**EXERCISE INSTRUCTIONS:**
When you reach the line containing "R111: none -> 470k (N_7, N_15)" in the entries below, begin reproducing lines exactly, and stop once the line containing "R9: 4.7k (CN5/3, VS) -> 100k (CN5/3, VS)" is done.

-- RECORDS SUPPLIED follows --

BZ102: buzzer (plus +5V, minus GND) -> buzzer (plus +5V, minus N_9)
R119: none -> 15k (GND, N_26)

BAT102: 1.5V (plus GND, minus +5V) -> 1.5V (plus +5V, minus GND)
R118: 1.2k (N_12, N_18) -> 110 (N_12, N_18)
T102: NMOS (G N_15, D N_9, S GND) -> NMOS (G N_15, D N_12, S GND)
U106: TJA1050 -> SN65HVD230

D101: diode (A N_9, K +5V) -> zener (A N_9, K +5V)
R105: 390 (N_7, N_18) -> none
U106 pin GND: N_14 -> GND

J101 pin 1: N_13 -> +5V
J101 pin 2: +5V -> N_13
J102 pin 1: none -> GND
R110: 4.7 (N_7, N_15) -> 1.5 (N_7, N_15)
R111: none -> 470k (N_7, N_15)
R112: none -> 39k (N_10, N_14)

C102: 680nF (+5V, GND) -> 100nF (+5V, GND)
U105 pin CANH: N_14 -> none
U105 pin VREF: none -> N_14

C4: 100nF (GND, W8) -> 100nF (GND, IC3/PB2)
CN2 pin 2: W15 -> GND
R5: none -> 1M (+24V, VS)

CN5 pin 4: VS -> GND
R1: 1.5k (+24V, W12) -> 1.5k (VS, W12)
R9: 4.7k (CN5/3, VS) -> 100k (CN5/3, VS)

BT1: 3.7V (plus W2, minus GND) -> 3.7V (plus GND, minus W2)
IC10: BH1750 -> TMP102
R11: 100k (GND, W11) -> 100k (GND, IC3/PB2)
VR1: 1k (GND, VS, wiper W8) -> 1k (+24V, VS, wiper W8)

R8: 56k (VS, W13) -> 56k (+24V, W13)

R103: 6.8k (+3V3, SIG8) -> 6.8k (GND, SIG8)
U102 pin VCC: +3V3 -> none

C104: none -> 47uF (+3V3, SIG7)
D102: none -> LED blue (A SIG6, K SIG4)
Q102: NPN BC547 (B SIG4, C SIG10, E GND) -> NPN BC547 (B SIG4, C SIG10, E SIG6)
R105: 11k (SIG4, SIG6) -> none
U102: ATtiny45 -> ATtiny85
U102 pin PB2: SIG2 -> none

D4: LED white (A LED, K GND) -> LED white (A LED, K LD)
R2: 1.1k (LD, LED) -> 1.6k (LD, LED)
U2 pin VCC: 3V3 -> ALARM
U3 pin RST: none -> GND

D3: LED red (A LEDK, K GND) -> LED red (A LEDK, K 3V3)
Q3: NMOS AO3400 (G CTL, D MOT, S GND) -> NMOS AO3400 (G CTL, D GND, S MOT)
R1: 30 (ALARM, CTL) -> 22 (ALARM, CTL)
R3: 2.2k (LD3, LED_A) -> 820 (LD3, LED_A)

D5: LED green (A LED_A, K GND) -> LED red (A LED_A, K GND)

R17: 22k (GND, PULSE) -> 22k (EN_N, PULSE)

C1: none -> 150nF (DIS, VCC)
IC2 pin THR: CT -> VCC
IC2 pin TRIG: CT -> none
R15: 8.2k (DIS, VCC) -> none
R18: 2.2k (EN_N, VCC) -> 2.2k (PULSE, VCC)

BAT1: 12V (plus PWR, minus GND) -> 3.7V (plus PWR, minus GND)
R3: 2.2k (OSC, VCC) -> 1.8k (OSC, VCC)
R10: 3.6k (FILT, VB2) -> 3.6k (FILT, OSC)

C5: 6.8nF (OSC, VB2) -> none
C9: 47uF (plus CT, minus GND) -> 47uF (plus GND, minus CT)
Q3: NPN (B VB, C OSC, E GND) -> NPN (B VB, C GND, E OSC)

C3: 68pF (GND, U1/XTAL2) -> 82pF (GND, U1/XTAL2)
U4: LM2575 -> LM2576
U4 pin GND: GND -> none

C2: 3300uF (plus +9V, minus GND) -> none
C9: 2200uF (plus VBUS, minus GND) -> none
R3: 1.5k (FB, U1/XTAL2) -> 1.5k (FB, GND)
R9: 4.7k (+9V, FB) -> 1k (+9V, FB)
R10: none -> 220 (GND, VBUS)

-- RECORDS SUPPLIED concluded --

**ANSWER AREA:**
R111: none -> 470k (N_7, N_15)
R112: none -> 39k (N_10, N_14)

C102: 680nF (+5V, GND) -> 100nF (+5V, GND)
U105 pin CANH: N_14 -> none
U105 pin VREF: none -> N_14

C4: 100nF (GND, W8) -> 100nF (GND, IC3/PB2)
CN2 pin 2: W15 -> GND
R5: none -> 1M (+24V, VS)

CN5 pin 4: VS -> GND
R1: 1.5k (+24V, W12) -> 1.5k (VS, W12)
R9: 4.7k (CN5/3, VS) -> 100k (CN5/3, VS)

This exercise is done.